─── Supplied data ───

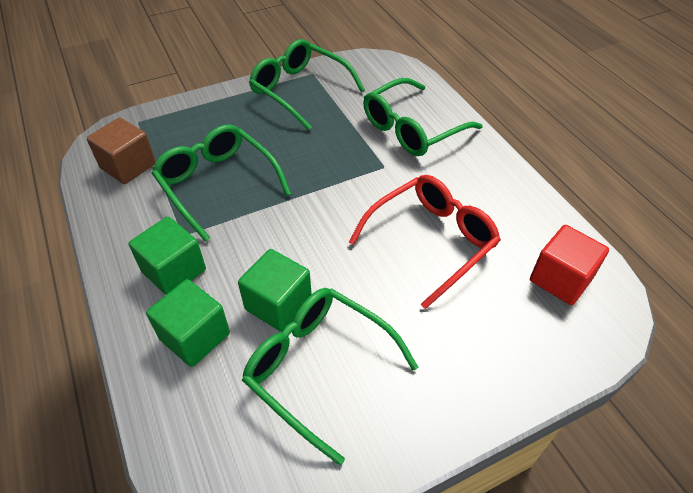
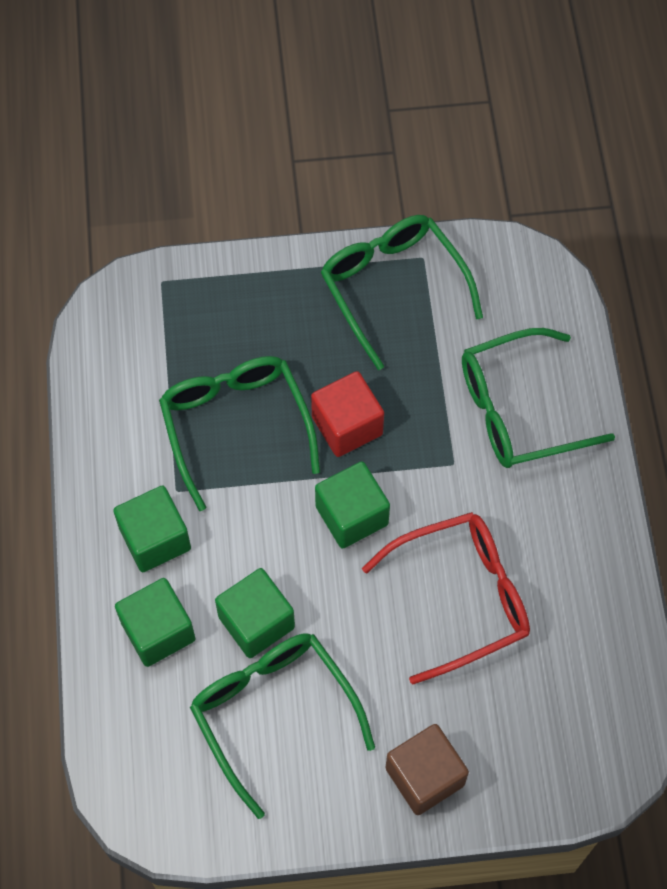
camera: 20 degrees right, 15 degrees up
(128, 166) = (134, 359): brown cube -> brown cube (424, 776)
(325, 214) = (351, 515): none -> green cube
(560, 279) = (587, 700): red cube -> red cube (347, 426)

───
─── Supplied data ───

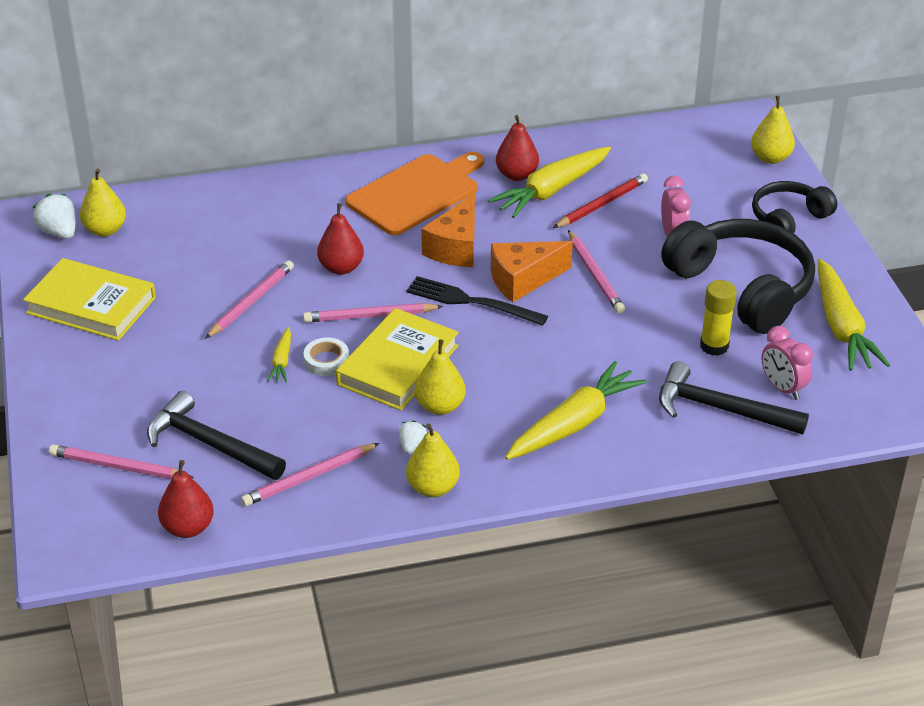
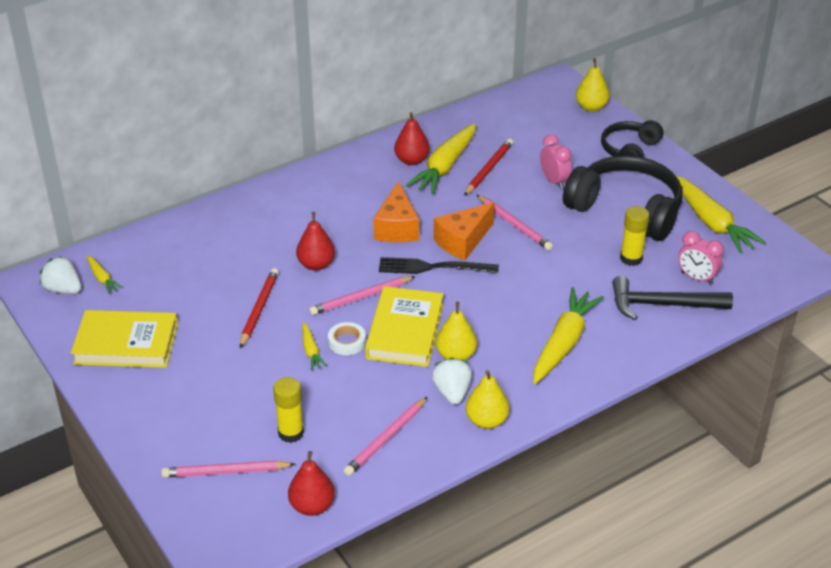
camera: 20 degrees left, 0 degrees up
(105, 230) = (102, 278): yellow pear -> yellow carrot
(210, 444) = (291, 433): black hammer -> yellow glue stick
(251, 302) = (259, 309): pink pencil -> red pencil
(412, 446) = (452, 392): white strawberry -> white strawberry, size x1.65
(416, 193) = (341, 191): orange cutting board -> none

───

### Work order
The expected output is exactly the lines of the listing above between the line holding "(251, 302) = (259, 309): pink" and the line holding "(416, 193) = (341, 191): orange", inclusive.

### Completed task
(251, 302) = (259, 309): pink pencil -> red pencil
(412, 446) = (452, 392): white strawberry -> white strawberry, size x1.65
(416, 193) = (341, 191): orange cutting board -> none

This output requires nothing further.